Your answer must hold only the lines below from the line containing "(450, 213) = (271, 244): brown" through the line containing "(1069, 300) = (912, 414): none", each reproduced exactly.

+++ Data provided

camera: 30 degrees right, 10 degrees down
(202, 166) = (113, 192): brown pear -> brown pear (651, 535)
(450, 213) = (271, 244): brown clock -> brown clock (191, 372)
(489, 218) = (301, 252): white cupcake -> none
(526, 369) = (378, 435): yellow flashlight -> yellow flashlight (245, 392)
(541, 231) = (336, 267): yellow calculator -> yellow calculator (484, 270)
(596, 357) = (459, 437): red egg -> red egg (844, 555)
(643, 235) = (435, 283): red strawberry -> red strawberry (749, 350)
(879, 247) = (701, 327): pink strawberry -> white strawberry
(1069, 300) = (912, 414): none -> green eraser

++++++
+++ Data provided

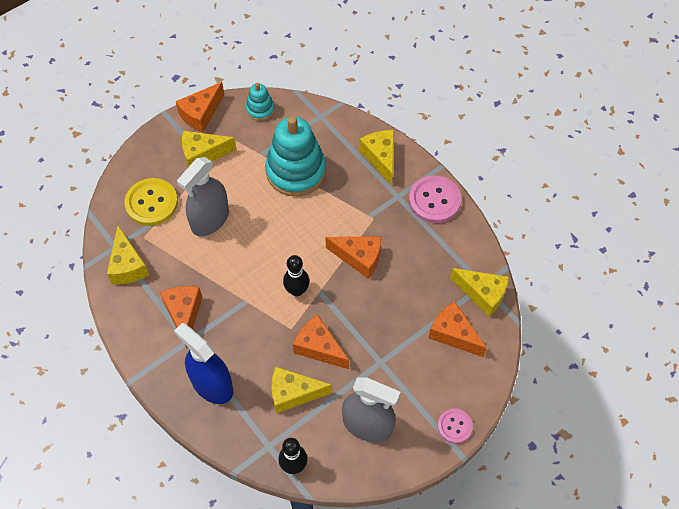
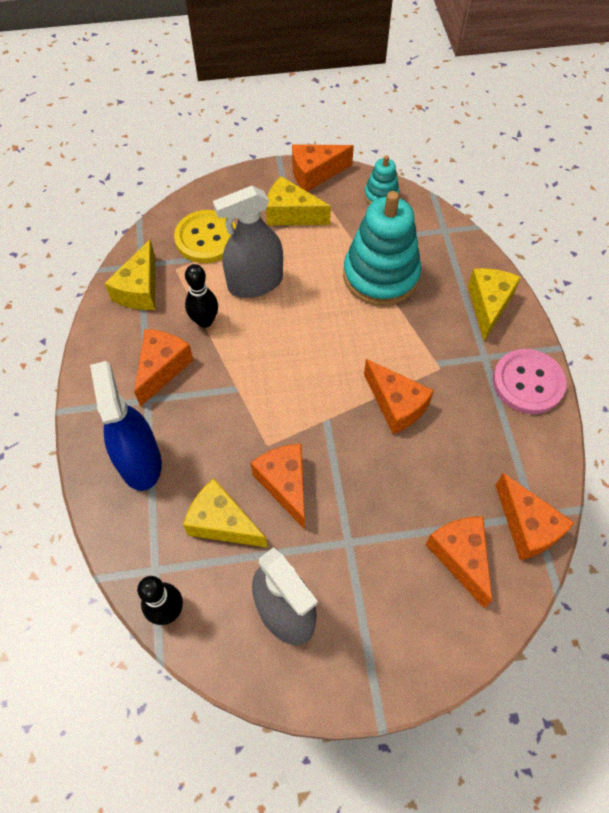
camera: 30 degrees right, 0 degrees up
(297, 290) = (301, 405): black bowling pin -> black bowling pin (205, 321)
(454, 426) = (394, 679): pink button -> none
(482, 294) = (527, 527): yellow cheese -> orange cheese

++++++

Answer section
(450, 213) = (271, 244): brown clock -> brown clock (191, 372)
(489, 218) = (301, 252): white cupcake -> none
(526, 369) = (378, 435): yellow flashlight -> yellow flashlight (245, 392)
(541, 231) = (336, 267): yellow calculator -> yellow calculator (484, 270)
(596, 357) = (459, 437): red egg -> red egg (844, 555)
(643, 235) = (435, 283): red strawberry -> red strawberry (749, 350)
(879, 247) = (701, 327): pink strawberry -> white strawberry
(1069, 300) = (912, 414): none -> green eraser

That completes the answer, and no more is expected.